» **Problem to solve**: Further down are entries; set down exactly and only the lines from the one with "red rectangle: (156, 207)" up to and including the one with "purple rectangle: (34, 296)", dropping each picture.

» **Dataset content**:
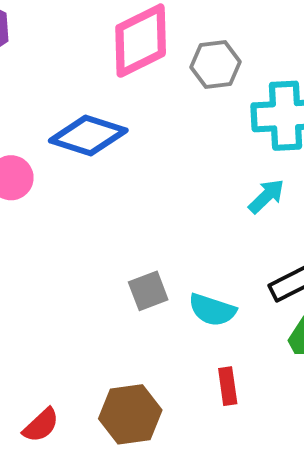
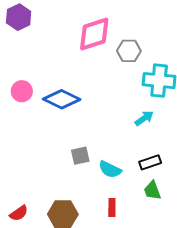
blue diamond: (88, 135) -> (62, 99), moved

* * *

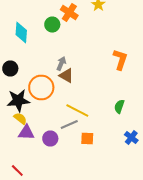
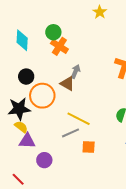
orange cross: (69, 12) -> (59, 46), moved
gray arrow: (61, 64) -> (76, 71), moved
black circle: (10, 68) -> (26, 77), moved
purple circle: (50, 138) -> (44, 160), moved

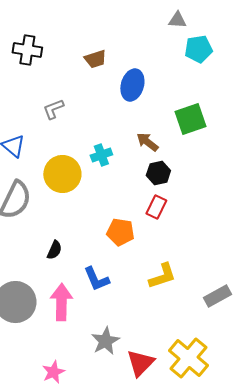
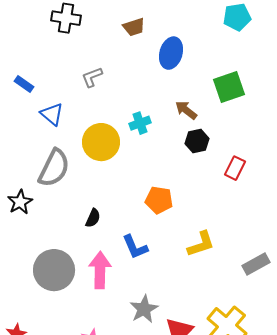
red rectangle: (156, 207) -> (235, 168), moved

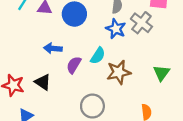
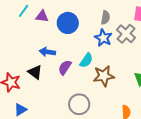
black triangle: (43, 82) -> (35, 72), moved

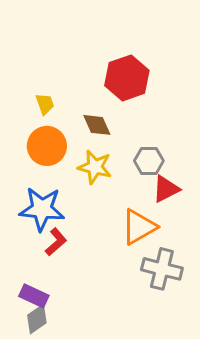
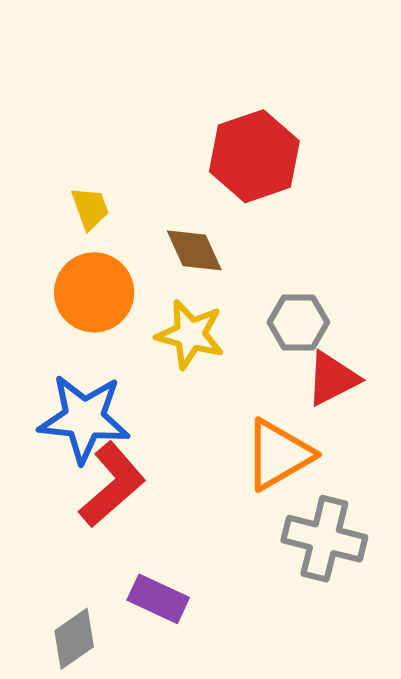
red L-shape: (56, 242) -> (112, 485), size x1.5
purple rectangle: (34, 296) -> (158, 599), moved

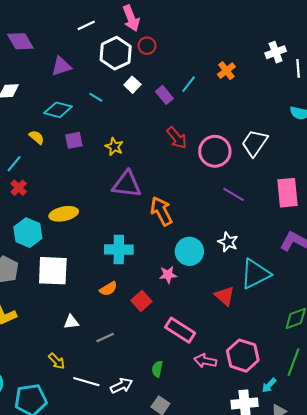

* * *

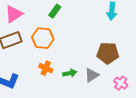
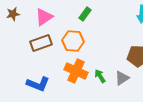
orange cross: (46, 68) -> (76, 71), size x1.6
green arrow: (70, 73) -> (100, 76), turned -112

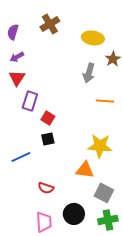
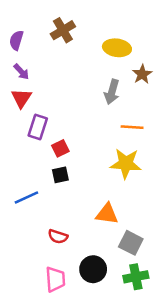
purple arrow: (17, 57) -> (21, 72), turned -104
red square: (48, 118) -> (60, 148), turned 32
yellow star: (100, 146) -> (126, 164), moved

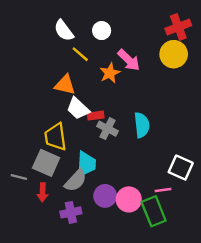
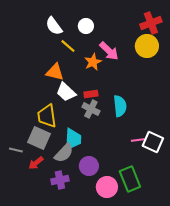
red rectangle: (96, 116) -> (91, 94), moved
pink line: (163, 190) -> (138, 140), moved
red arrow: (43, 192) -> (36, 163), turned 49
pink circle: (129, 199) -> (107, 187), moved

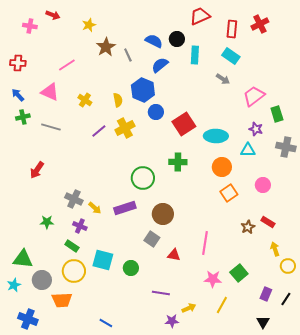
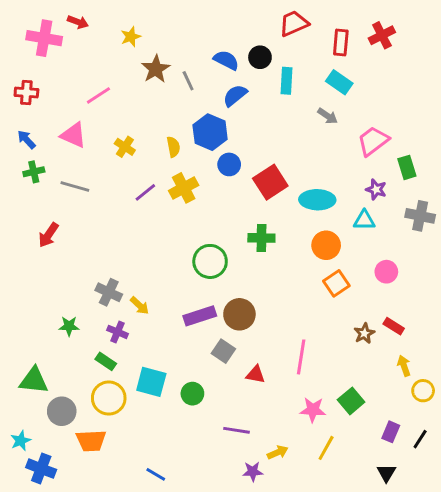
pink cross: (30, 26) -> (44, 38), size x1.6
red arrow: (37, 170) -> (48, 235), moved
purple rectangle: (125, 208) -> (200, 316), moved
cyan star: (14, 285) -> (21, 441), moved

» **Result of the task**:
red rectangle: (156, 207) -> (235, 168), moved

black triangle: (43, 82) -> (35, 72), moved

red L-shape: (56, 242) -> (112, 485), size x1.5
purple rectangle: (34, 296) -> (158, 599), moved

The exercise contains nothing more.